## What you will do
Tally the lines in the listing below that contain "yellow" and report the tally alone.

Task material START

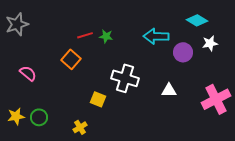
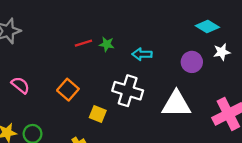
cyan arrow: (156, 36) -> (142, 54), moved, size x0.7
orange square: (71, 59) -> (68, 90), moved
white triangle: (169, 90) -> (176, 104), size x1.8

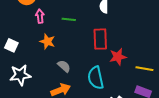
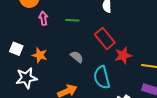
red rectangle: (100, 39) -> (105, 39), turned -35
orange star: (47, 41) -> (40, 55), moved
gray semicircle: (64, 66) -> (77, 57), moved

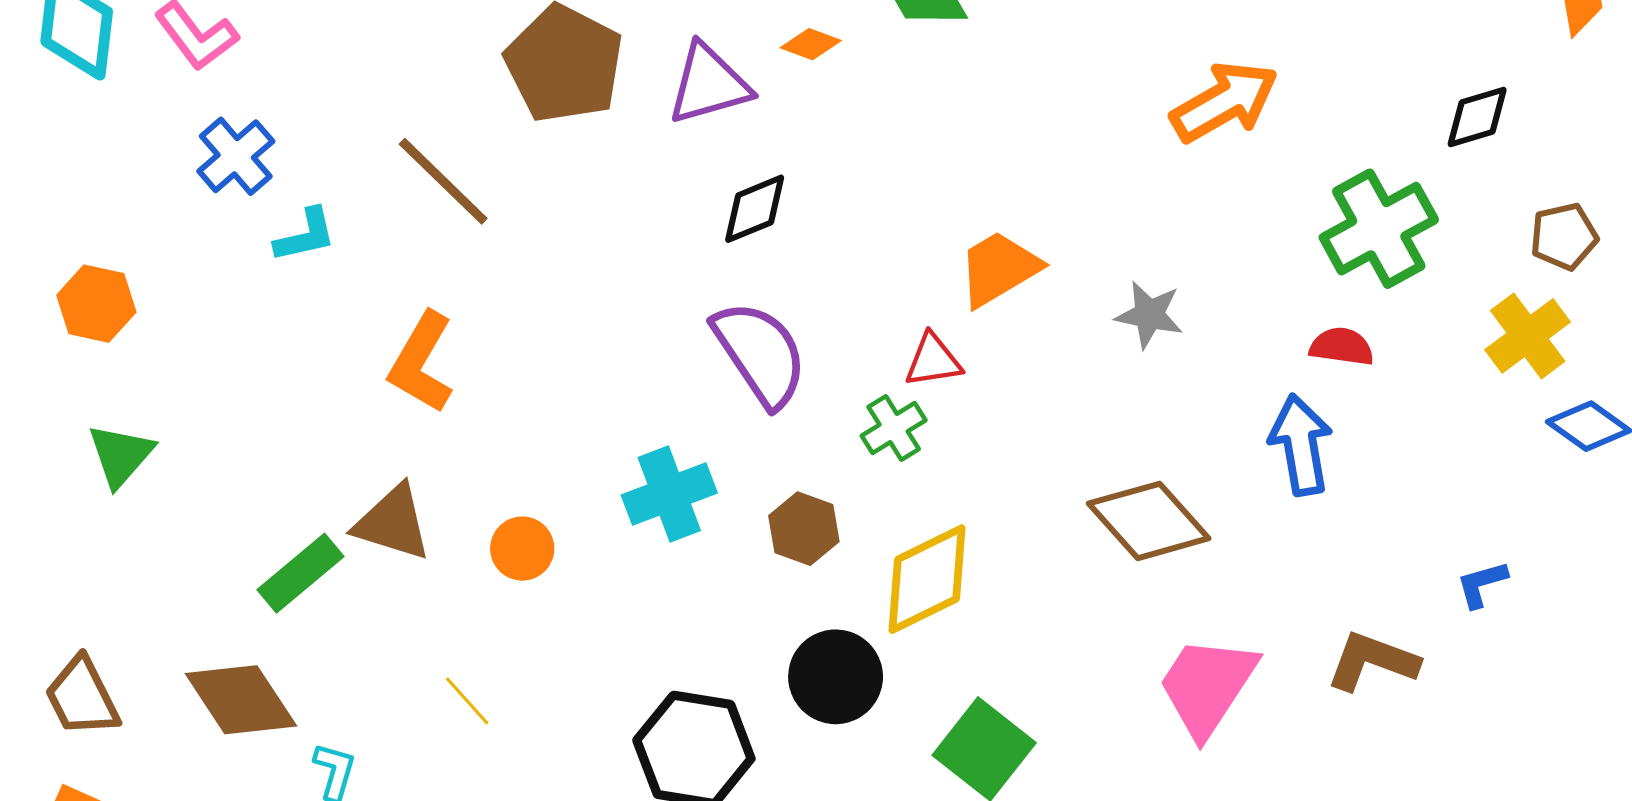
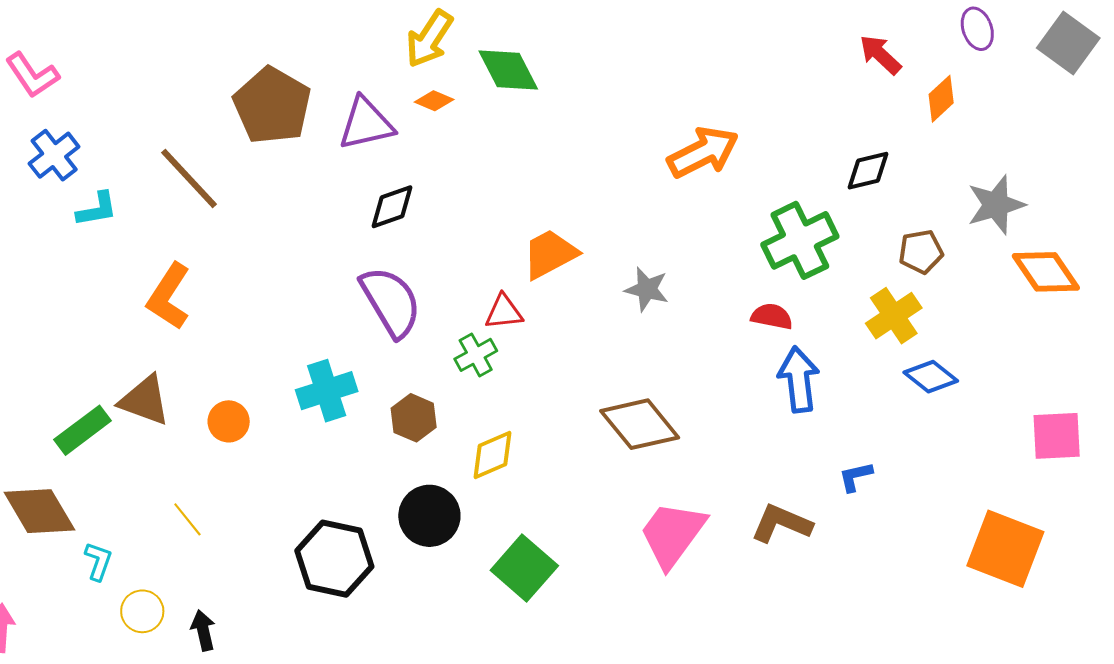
blue arrow: (1301, 445) -> (799, 379), moved
yellow diamond: (927, 579) -> (493, 455), size x0.7

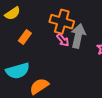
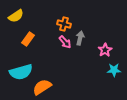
orange cross: (62, 22) -> (64, 24), size x0.6
gray arrow: (78, 36) -> (80, 38), size x0.6

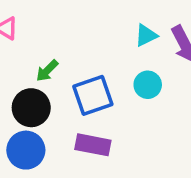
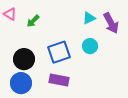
green arrow: (47, 71) -> (33, 21), moved

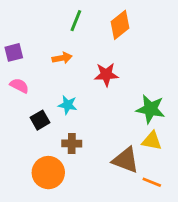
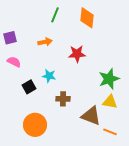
orange diamond: (120, 25) -> (87, 18), turned -45
green star: (150, 109) -> (109, 79), turned -30
brown cross: (72, 144) -> (63, 99), moved

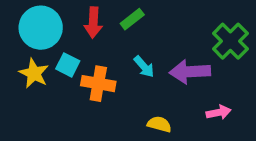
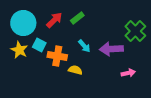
red arrow: (93, 23) -> (54, 20), turned -138
yellow semicircle: (159, 124) -> (75, 70), moved

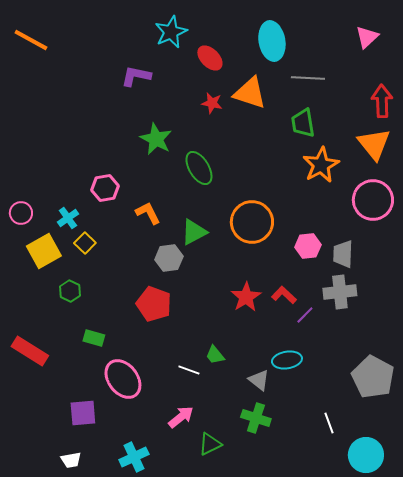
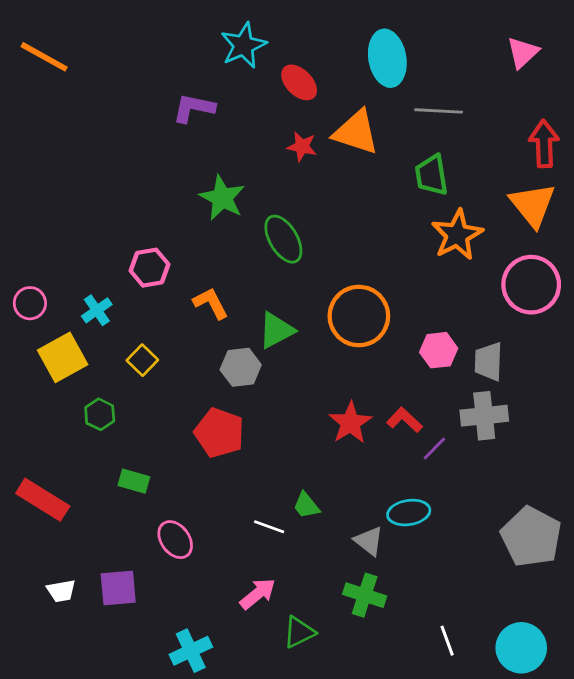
yellow square: (85, 243) -> (142, 360), moved
pink ellipse: (123, 379) -> (175, 540), size x0.7
white line: (329, 423) -> (447, 641), moved
white trapezoid: (71, 460) -> (61, 591), moved

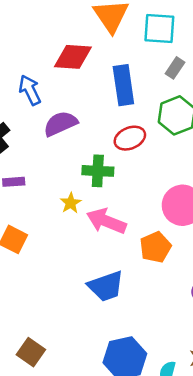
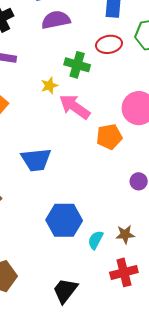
blue trapezoid: (106, 286) -> (36, 160), moved

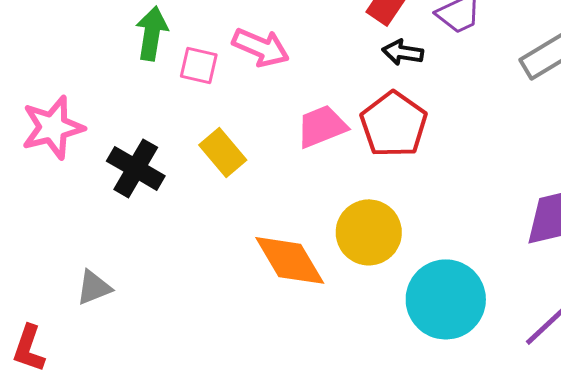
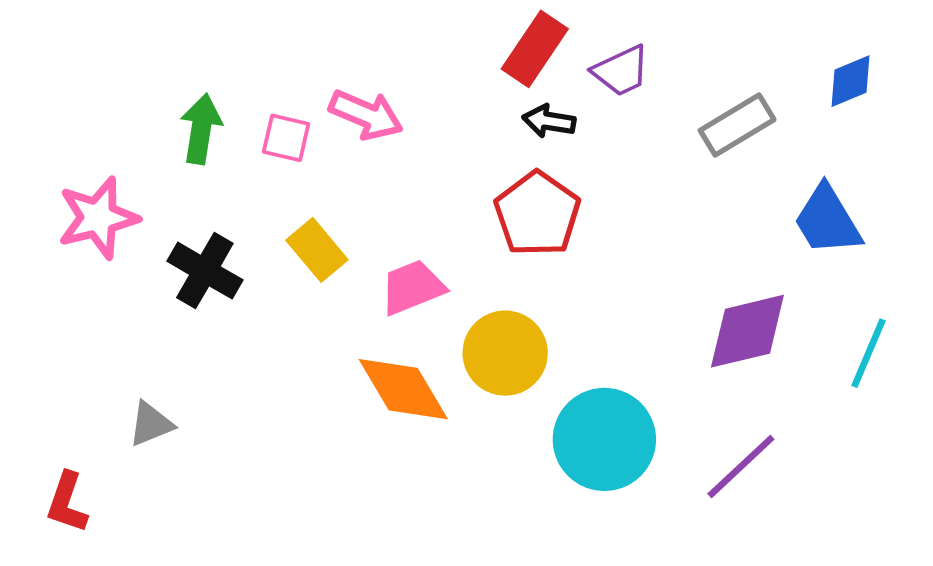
green arrow: (152, 33) -> (201, 129), moved
pink trapezoid: (322, 126) -> (412, 287), moved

Task material END

## Reply
3